[[ Exercise inputs, beginning ]]
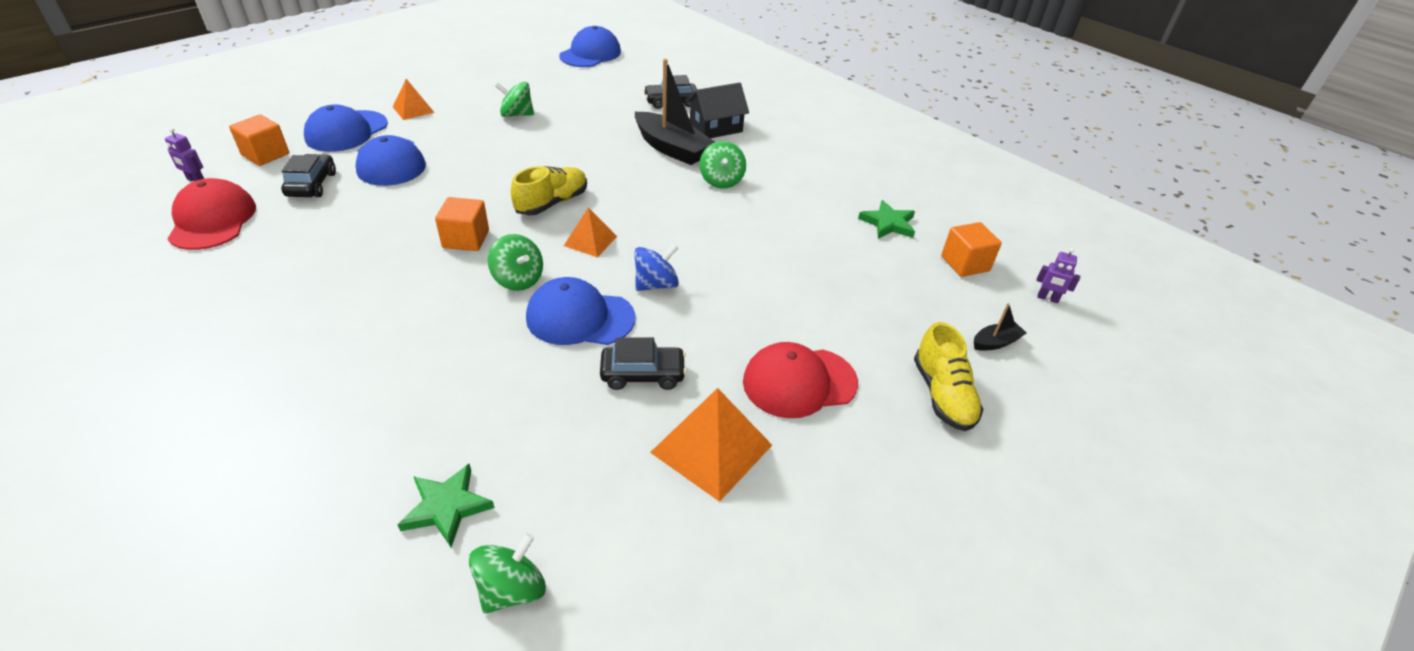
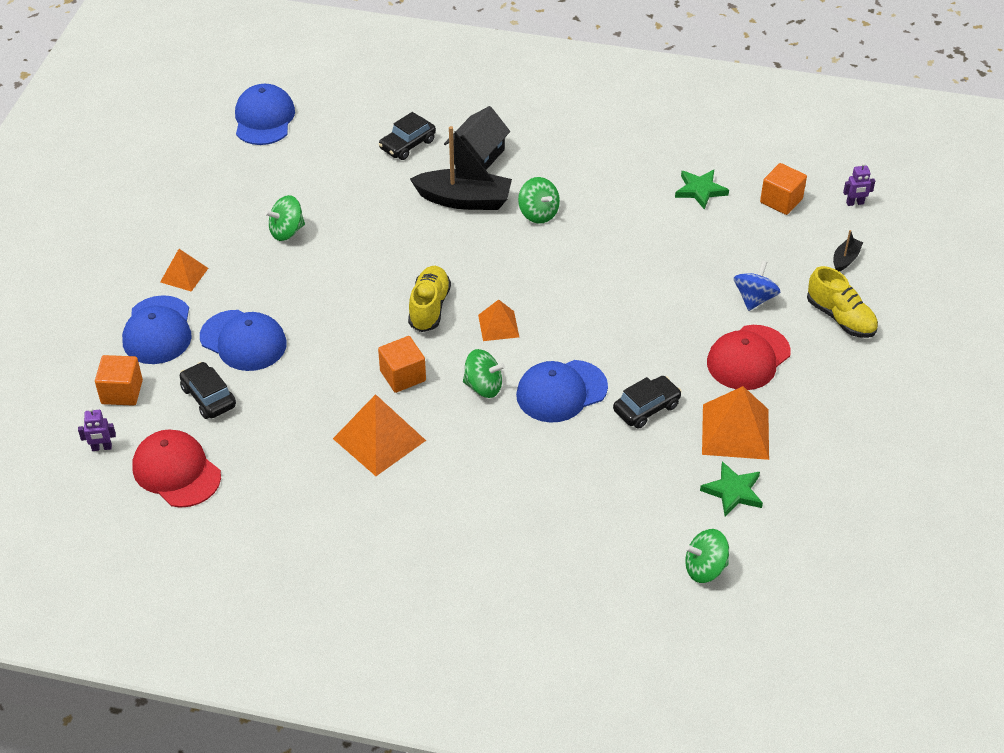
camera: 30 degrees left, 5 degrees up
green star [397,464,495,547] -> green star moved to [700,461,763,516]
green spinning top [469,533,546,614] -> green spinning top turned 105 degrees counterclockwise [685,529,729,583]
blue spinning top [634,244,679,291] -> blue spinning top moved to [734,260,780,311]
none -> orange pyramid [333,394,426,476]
[[ Exercise inputs, end ]]
About this exercise
Excluding images, return all of the records above word for word.

Answer space
camera: 30 degrees left, 5 degrees up
green star [397,464,495,547] -> green star moved to [700,461,763,516]
green spinning top [469,533,546,614] -> green spinning top turned 105 degrees counterclockwise [685,529,729,583]
blue spinning top [634,244,679,291] -> blue spinning top moved to [734,260,780,311]
none -> orange pyramid [333,394,426,476]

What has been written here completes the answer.